Output the data in full and exactly as presented.

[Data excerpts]
════════════════════

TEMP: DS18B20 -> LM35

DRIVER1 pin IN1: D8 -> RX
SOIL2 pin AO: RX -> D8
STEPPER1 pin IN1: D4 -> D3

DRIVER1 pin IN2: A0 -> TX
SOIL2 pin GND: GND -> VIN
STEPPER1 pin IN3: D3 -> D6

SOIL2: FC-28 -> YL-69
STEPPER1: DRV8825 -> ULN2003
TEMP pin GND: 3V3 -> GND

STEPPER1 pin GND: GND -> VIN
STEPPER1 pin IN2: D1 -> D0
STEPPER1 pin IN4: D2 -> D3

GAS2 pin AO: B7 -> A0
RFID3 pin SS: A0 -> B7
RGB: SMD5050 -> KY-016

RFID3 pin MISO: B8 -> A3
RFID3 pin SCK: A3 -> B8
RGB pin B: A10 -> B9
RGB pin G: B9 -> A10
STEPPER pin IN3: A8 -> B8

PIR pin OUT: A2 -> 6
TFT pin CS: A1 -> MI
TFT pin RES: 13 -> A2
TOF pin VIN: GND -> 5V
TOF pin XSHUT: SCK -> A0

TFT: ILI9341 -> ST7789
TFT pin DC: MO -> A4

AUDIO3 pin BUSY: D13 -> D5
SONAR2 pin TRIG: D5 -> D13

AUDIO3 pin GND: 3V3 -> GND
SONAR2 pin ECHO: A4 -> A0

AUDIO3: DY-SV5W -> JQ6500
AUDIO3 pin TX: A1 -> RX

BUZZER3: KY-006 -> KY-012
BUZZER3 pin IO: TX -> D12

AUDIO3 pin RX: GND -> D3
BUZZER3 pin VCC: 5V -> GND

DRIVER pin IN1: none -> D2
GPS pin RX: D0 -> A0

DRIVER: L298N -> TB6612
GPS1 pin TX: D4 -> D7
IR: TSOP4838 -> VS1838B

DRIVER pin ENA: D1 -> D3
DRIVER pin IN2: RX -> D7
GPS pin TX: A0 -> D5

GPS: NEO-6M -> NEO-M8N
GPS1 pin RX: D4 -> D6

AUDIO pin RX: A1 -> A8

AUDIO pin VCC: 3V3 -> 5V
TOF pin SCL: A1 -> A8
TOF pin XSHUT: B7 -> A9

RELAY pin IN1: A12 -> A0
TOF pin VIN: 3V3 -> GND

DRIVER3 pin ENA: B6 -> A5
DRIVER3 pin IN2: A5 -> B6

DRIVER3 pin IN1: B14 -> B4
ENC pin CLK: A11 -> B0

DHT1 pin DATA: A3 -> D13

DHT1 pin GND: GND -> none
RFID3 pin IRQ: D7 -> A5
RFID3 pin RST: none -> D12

════════════════════

[Expected answer]
TEMP: DS18B20 -> LM35

DRIVER1 pin IN1: D8 -> RX
SOIL2 pin AO: RX -> D8
STEPPER1 pin IN1: D4 -> D3

DRIVER1 pin IN2: A0 -> TX
SOIL2 pin GND: GND -> VIN
STEPPER1 pin IN3: D3 -> D6

SOIL2: FC-28 -> YL-69
STEPPER1: DRV8825 -> ULN2003
TEMP pin GND: 3V3 -> GND

STEPPER1 pin GND: GND -> VIN
STEPPER1 pin IN2: D1 -> D0
STEPPER1 pin IN4: D2 -> D3

GAS2 pin AO: B7 -> A0
RFID3 pin SS: A0 -> B7
RGB: SMD5050 -> KY-016

RFID3 pin MISO: B8 -> A3
RFID3 pin SCK: A3 -> B8
RGB pin B: A10 -> B9
RGB pin G: B9 -> A10
STEPPER pin IN3: A8 -> B8

PIR pin OUT: A2 -> 6
TFT pin CS: A1 -> MI
TFT pin RES: 13 -> A2
TOF pin VIN: GND -> 5V
TOF pin XSHUT: SCK -> A0

TFT: ILI9341 -> ST7789
TFT pin DC: MO -> A4

AUDIO3 pin BUSY: D13 -> D5
SONAR2 pin TRIG: D5 -> D13

AUDIO3 pin GND: 3V3 -> GND
SONAR2 pin ECHO: A4 -> A0

AUDIO3: DY-SV5W -> JQ6500
AUDIO3 pin TX: A1 -> RX

BUZZER3: KY-006 -> KY-012
BUZZER3 pin IO: TX -> D12

AUDIO3 pin RX: GND -> D3
BUZZER3 pin VCC: 5V -> GND

DRIVER pin IN1: none -> D2
GPS pin RX: D0 -> A0

DRIVER: L298N -> TB6612
GPS1 pin TX: D4 -> D7
IR: TSOP4838 -> VS1838B

DRIVER pin ENA: D1 -> D3
DRIVER pin IN2: RX -> D7
GPS pin TX: A0 -> D5

GPS: NEO-6M -> NEO-M8N
GPS1 pin RX: D4 -> D6

AUDIO pin RX: A1 -> A8

AUDIO pin VCC: 3V3 -> 5V
TOF pin SCL: A1 -> A8
TOF pin XSHUT: B7 -> A9

RELAY pin IN1: A12 -> A0
TOF pin VIN: 3V3 -> GND

DRIVER3 pin ENA: B6 -> A5
DRIVER3 pin IN2: A5 -> B6

DRIVER3 pin IN1: B14 -> B4
ENC pin CLK: A11 -> B0

DHT1 pin DATA: A3 -> D13

DHT1 pin GND: GND -> none
RFID3 pin IRQ: D7 -> A5
RFID3 pin RST: none -> D12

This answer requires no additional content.